▼

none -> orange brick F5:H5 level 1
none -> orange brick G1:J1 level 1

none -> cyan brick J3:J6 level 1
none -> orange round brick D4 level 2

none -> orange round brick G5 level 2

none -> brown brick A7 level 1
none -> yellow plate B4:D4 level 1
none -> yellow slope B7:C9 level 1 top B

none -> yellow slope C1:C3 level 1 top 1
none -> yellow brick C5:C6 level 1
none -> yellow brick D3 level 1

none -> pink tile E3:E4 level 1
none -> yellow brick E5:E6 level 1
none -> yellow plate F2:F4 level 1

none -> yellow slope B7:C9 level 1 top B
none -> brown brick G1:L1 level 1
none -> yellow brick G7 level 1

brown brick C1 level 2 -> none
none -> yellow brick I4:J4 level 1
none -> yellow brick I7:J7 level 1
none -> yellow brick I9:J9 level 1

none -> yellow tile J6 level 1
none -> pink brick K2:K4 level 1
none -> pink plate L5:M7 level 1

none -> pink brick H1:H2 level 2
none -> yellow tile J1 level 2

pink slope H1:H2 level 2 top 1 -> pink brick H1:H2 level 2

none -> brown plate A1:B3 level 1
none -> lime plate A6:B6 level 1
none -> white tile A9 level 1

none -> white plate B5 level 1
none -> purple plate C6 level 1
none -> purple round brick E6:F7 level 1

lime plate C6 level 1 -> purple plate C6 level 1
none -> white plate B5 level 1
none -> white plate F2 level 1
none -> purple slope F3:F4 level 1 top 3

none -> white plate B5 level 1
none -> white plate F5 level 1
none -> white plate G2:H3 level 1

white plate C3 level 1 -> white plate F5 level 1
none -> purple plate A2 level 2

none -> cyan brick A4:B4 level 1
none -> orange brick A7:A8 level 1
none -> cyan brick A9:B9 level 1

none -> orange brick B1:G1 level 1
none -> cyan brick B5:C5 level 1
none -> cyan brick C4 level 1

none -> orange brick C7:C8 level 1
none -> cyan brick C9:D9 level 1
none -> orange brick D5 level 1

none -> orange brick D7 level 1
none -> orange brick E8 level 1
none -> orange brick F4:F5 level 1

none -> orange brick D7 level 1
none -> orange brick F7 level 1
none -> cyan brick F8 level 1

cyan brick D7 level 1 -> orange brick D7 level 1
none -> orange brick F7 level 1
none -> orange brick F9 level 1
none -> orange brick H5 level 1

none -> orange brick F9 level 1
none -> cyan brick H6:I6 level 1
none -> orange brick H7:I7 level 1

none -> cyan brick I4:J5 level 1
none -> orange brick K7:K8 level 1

▲

#### Exercise brief
Print exactly the lines that run from the line containing "none -> cyan brick H6:I6 level 1" to the end of the data, both ends included.

#### Answer section
none -> cyan brick H6:I6 level 1
none -> orange brick H7:I7 level 1

none -> cyan brick I4:J5 level 1
none -> orange brick K7:K8 level 1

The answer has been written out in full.